[Collected data entries]
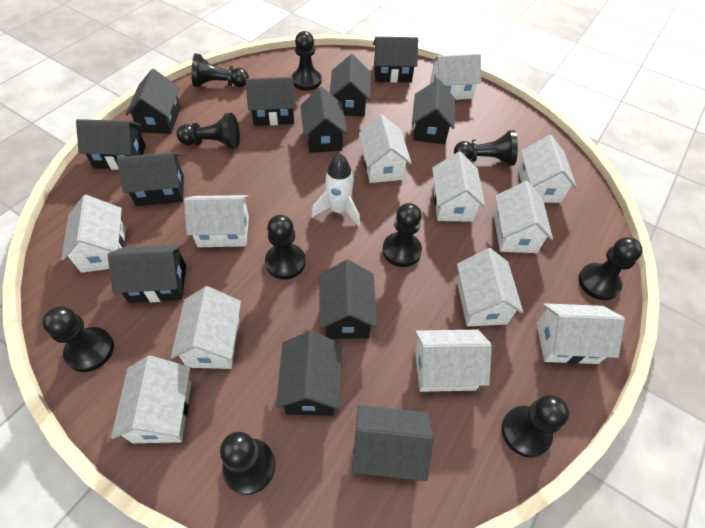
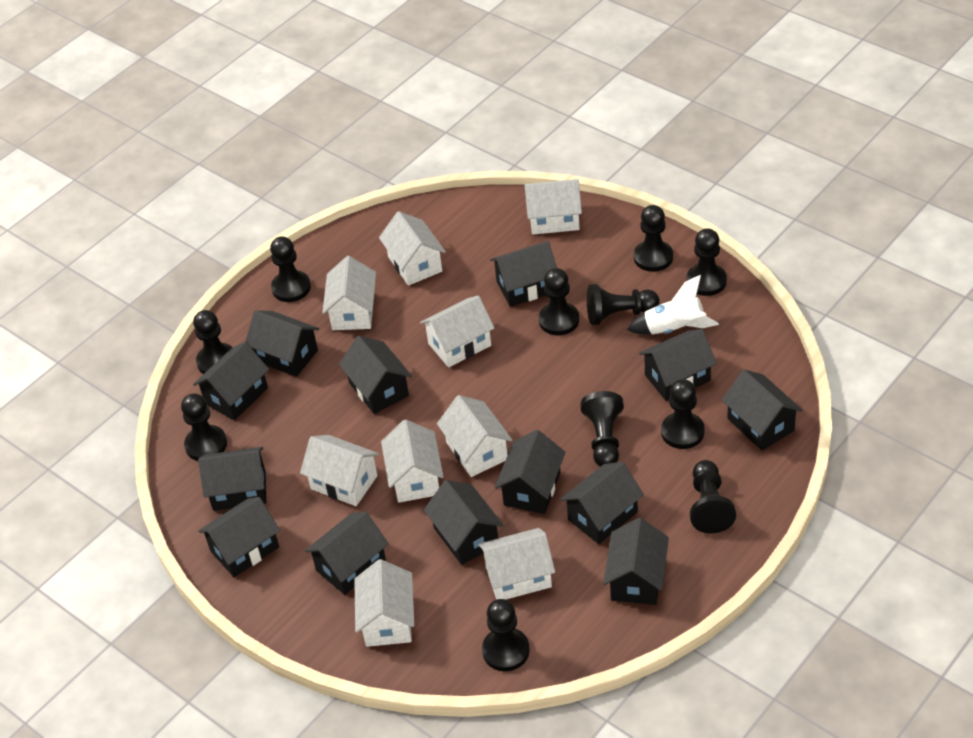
black house: 12 -> 13
black pawn: 10 -> 11
white house: 12 -> 9

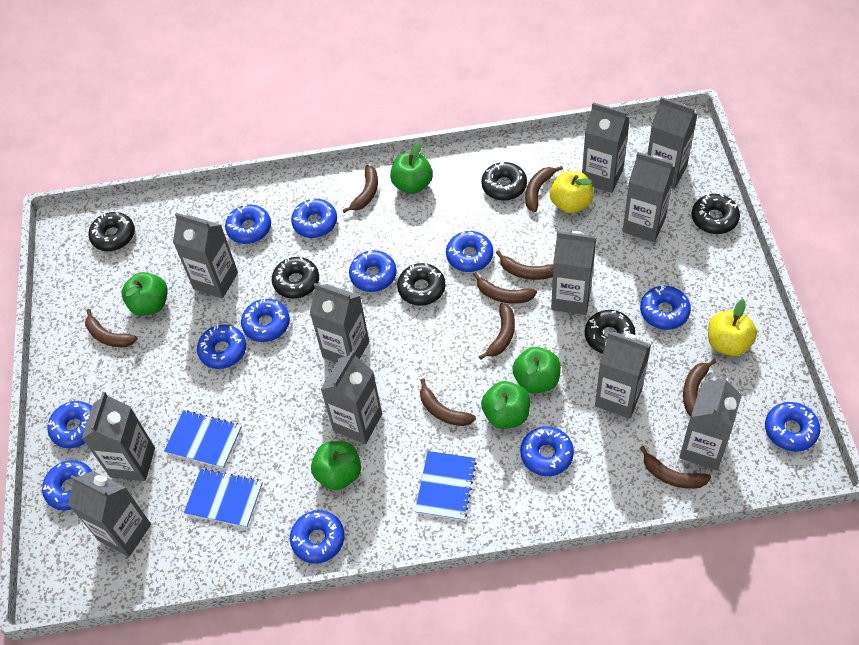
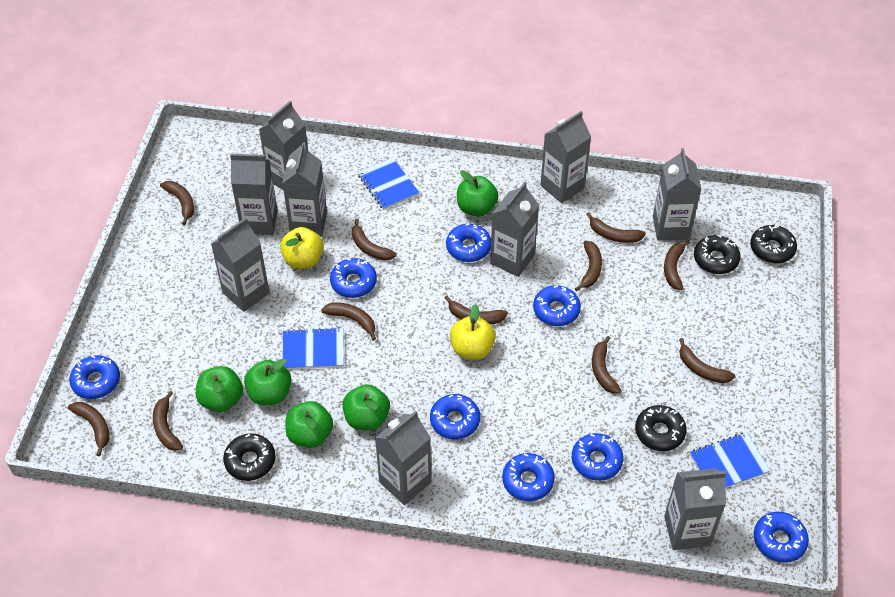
black donut: 6 -> 4
blue donut: 12 -> 8
brown banana: 9 -> 11
grey carton: 11 -> 9

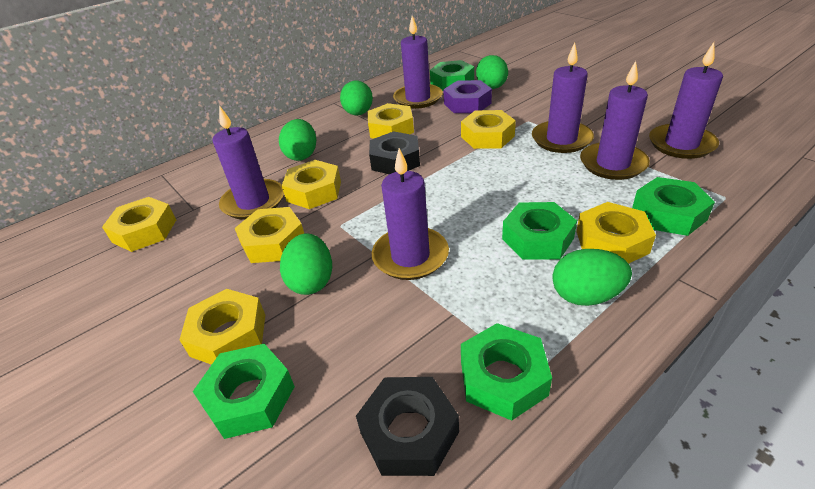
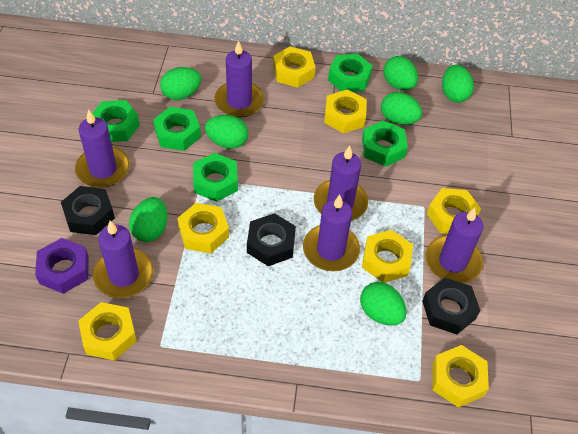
black nut: 2 -> 3
green egg: 5 -> 7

(TASK BRIEF): Identify every line above with the string "black" in it. Copy those lines.

(EXERCISE RESULT):
black house: 12 -> 13
black pawn: 10 -> 11
black donut: 6 -> 4
black nut: 2 -> 3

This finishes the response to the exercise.